> Exercise directions
I would like every record below transcribed exactly as it is.

> Dataset records
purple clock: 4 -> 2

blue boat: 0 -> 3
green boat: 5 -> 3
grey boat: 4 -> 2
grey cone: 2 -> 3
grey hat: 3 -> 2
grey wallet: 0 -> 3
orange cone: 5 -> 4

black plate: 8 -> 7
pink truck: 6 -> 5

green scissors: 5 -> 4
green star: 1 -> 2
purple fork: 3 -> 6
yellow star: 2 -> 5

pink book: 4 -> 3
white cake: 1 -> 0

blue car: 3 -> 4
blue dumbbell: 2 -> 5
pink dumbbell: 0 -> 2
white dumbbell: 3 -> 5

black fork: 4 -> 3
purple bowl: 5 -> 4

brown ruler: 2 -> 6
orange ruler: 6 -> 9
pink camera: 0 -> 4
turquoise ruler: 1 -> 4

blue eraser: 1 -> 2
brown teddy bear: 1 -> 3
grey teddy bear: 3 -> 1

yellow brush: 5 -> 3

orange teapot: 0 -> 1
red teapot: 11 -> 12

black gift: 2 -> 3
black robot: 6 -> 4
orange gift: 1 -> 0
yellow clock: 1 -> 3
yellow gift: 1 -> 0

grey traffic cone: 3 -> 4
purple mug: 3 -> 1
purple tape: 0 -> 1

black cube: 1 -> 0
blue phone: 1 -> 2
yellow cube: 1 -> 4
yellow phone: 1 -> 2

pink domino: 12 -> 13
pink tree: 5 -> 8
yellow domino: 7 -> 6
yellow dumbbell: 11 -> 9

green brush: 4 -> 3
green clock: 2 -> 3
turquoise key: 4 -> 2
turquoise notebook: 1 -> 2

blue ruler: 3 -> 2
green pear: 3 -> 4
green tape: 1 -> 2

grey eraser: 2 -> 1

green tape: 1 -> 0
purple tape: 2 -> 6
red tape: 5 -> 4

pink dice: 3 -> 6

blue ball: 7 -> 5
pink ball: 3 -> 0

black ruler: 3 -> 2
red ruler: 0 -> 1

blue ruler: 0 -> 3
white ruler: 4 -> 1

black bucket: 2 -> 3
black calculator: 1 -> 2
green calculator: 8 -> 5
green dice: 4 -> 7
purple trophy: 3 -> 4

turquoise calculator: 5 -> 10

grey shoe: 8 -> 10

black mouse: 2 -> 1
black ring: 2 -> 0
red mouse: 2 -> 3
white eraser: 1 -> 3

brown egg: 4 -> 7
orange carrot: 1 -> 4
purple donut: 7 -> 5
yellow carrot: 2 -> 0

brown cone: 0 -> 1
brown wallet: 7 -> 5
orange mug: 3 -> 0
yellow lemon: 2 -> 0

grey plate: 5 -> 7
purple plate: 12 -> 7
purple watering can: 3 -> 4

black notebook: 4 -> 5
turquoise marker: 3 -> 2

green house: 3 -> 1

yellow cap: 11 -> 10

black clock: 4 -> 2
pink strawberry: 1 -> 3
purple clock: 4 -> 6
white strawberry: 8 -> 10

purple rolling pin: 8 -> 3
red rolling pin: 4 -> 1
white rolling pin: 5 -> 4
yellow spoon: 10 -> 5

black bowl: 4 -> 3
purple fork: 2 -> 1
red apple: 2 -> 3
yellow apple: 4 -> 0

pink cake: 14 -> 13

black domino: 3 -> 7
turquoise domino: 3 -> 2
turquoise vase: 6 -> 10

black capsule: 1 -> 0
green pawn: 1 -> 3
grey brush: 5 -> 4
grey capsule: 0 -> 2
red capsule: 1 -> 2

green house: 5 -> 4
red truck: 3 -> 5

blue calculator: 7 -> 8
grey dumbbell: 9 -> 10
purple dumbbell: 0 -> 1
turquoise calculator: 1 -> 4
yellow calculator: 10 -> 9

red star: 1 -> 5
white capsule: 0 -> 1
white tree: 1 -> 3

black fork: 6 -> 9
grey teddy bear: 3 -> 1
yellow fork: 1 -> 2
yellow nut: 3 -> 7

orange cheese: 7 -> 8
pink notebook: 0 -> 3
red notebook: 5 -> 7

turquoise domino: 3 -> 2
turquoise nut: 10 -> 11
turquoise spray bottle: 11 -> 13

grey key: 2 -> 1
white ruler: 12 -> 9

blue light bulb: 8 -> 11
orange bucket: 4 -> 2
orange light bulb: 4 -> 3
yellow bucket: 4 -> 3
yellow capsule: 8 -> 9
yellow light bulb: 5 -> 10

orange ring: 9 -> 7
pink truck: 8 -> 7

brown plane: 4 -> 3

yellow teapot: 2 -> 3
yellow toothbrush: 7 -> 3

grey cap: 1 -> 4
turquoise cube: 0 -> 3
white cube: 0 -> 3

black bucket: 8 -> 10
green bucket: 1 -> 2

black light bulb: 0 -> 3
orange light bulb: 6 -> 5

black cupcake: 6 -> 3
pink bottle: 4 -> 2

> Result for this exercise
purple clock: 4 -> 2

blue boat: 0 -> 3
green boat: 5 -> 3
grey boat: 4 -> 2
grey cone: 2 -> 3
grey hat: 3 -> 2
grey wallet: 0 -> 3
orange cone: 5 -> 4

black plate: 8 -> 7
pink truck: 6 -> 5

green scissors: 5 -> 4
green star: 1 -> 2
purple fork: 3 -> 6
yellow star: 2 -> 5

pink book: 4 -> 3
white cake: 1 -> 0

blue car: 3 -> 4
blue dumbbell: 2 -> 5
pink dumbbell: 0 -> 2
white dumbbell: 3 -> 5

black fork: 4 -> 3
purple bowl: 5 -> 4

brown ruler: 2 -> 6
orange ruler: 6 -> 9
pink camera: 0 -> 4
turquoise ruler: 1 -> 4

blue eraser: 1 -> 2
brown teddy bear: 1 -> 3
grey teddy bear: 3 -> 1

yellow brush: 5 -> 3

orange teapot: 0 -> 1
red teapot: 11 -> 12

black gift: 2 -> 3
black robot: 6 -> 4
orange gift: 1 -> 0
yellow clock: 1 -> 3
yellow gift: 1 -> 0

grey traffic cone: 3 -> 4
purple mug: 3 -> 1
purple tape: 0 -> 1

black cube: 1 -> 0
blue phone: 1 -> 2
yellow cube: 1 -> 4
yellow phone: 1 -> 2

pink domino: 12 -> 13
pink tree: 5 -> 8
yellow domino: 7 -> 6
yellow dumbbell: 11 -> 9

green brush: 4 -> 3
green clock: 2 -> 3
turquoise key: 4 -> 2
turquoise notebook: 1 -> 2

blue ruler: 3 -> 2
green pear: 3 -> 4
green tape: 1 -> 2

grey eraser: 2 -> 1

green tape: 1 -> 0
purple tape: 2 -> 6
red tape: 5 -> 4

pink dice: 3 -> 6

blue ball: 7 -> 5
pink ball: 3 -> 0

black ruler: 3 -> 2
red ruler: 0 -> 1

blue ruler: 0 -> 3
white ruler: 4 -> 1

black bucket: 2 -> 3
black calculator: 1 -> 2
green calculator: 8 -> 5
green dice: 4 -> 7
purple trophy: 3 -> 4

turquoise calculator: 5 -> 10

grey shoe: 8 -> 10

black mouse: 2 -> 1
black ring: 2 -> 0
red mouse: 2 -> 3
white eraser: 1 -> 3

brown egg: 4 -> 7
orange carrot: 1 -> 4
purple donut: 7 -> 5
yellow carrot: 2 -> 0

brown cone: 0 -> 1
brown wallet: 7 -> 5
orange mug: 3 -> 0
yellow lemon: 2 -> 0

grey plate: 5 -> 7
purple plate: 12 -> 7
purple watering can: 3 -> 4

black notebook: 4 -> 5
turquoise marker: 3 -> 2

green house: 3 -> 1

yellow cap: 11 -> 10

black clock: 4 -> 2
pink strawberry: 1 -> 3
purple clock: 4 -> 6
white strawberry: 8 -> 10

purple rolling pin: 8 -> 3
red rolling pin: 4 -> 1
white rolling pin: 5 -> 4
yellow spoon: 10 -> 5

black bowl: 4 -> 3
purple fork: 2 -> 1
red apple: 2 -> 3
yellow apple: 4 -> 0

pink cake: 14 -> 13

black domino: 3 -> 7
turquoise domino: 3 -> 2
turquoise vase: 6 -> 10

black capsule: 1 -> 0
green pawn: 1 -> 3
grey brush: 5 -> 4
grey capsule: 0 -> 2
red capsule: 1 -> 2

green house: 5 -> 4
red truck: 3 -> 5

blue calculator: 7 -> 8
grey dumbbell: 9 -> 10
purple dumbbell: 0 -> 1
turquoise calculator: 1 -> 4
yellow calculator: 10 -> 9

red star: 1 -> 5
white capsule: 0 -> 1
white tree: 1 -> 3

black fork: 6 -> 9
grey teddy bear: 3 -> 1
yellow fork: 1 -> 2
yellow nut: 3 -> 7

orange cheese: 7 -> 8
pink notebook: 0 -> 3
red notebook: 5 -> 7

turquoise domino: 3 -> 2
turquoise nut: 10 -> 11
turquoise spray bottle: 11 -> 13

grey key: 2 -> 1
white ruler: 12 -> 9

blue light bulb: 8 -> 11
orange bucket: 4 -> 2
orange light bulb: 4 -> 3
yellow bucket: 4 -> 3
yellow capsule: 8 -> 9
yellow light bulb: 5 -> 10

orange ring: 9 -> 7
pink truck: 8 -> 7

brown plane: 4 -> 3

yellow teapot: 2 -> 3
yellow toothbrush: 7 -> 3

grey cap: 1 -> 4
turquoise cube: 0 -> 3
white cube: 0 -> 3

black bucket: 8 -> 10
green bucket: 1 -> 2

black light bulb: 0 -> 3
orange light bulb: 6 -> 5

black cupcake: 6 -> 3
pink bottle: 4 -> 2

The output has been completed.